WHAT THE TASK REQUIRES>
With "noir" as the search word, show every line of the material that has it.

RECORDED DATA>
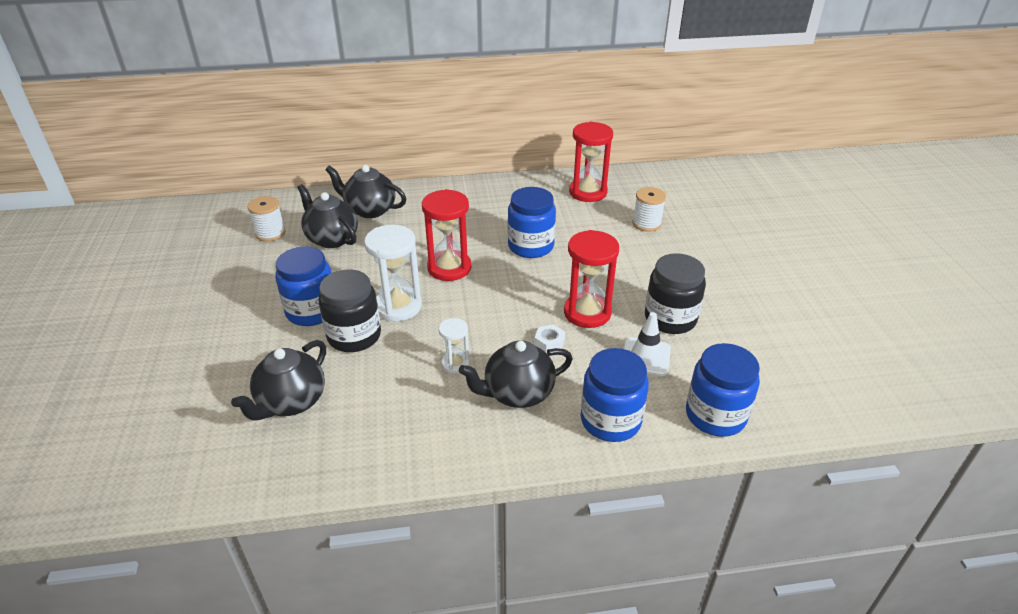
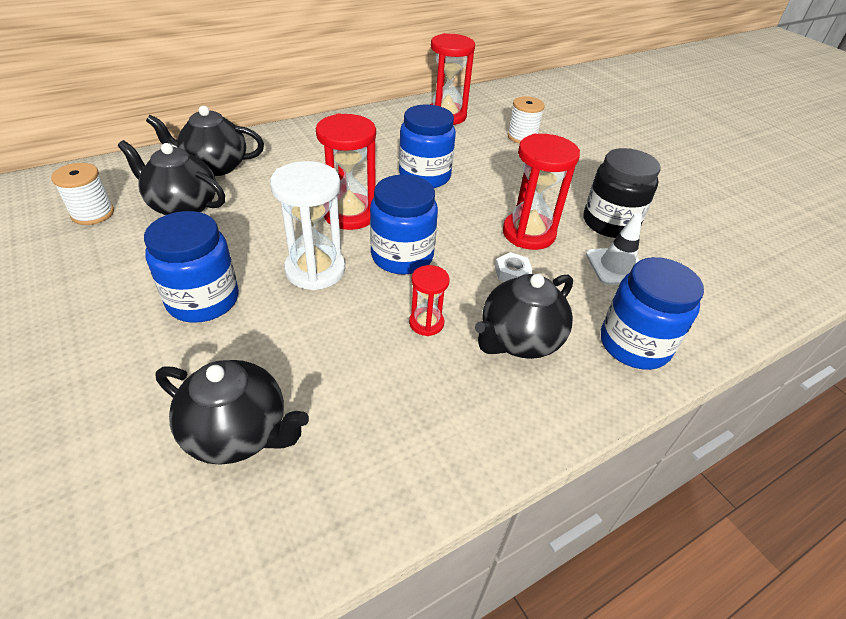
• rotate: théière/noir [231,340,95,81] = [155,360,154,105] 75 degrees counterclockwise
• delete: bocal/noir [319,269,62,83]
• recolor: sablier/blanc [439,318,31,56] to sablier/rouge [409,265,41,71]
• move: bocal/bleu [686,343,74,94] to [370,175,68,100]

SOLUTION FOR THIS EXERCISE>
• rotate: théière/noir [231,340,95,81] = [155,360,154,105] 75 degrees counterclockwise
• delete: bocal/noir [319,269,62,83]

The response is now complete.